» **TASK INSTRUCTIONS**
Write out, word for word, every line in the data below from the one containing "(119, 264) = (1343, 503): red" to the one containing "(610, 112) = (472, 237): green", both of them included.

» **RECORDS FOR PROCESSING**
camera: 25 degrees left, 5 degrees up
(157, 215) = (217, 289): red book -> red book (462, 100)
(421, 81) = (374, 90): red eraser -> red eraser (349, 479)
==
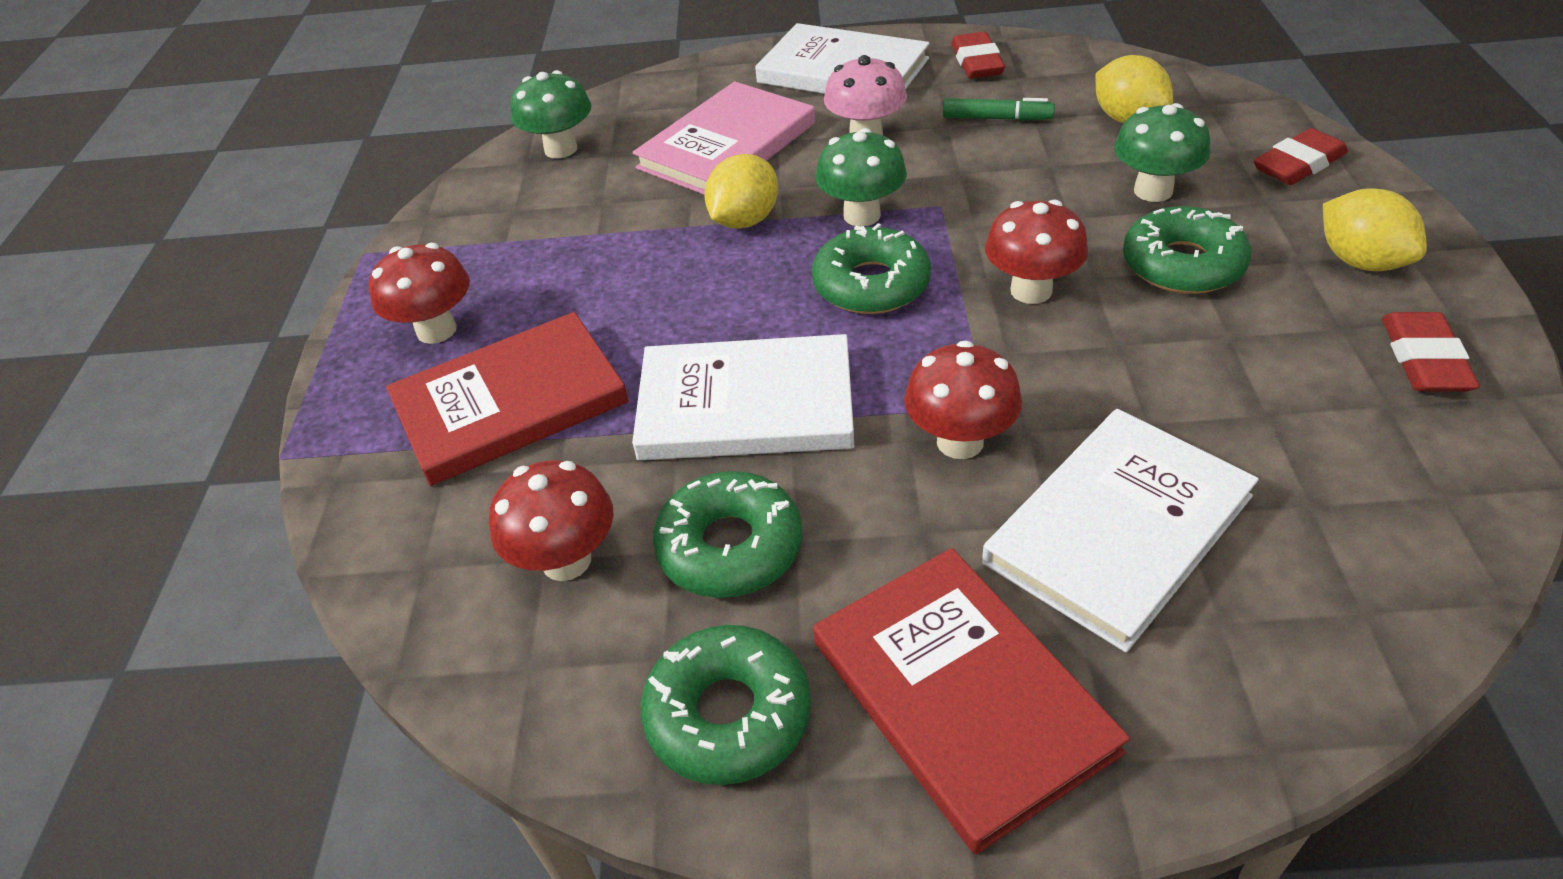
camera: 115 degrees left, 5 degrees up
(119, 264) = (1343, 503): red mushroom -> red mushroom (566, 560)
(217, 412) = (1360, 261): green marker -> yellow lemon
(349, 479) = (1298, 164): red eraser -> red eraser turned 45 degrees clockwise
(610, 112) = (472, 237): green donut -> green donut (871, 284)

» **OUTPUT FOR THIS TASK**
(119, 264) = (1343, 503): red mushroom -> red mushroom (566, 560)
(217, 412) = (1360, 261): green marker -> yellow lemon
(349, 479) = (1298, 164): red eraser -> red eraser turned 45 degrees clockwise
(610, 112) = (472, 237): green donut -> green donut (871, 284)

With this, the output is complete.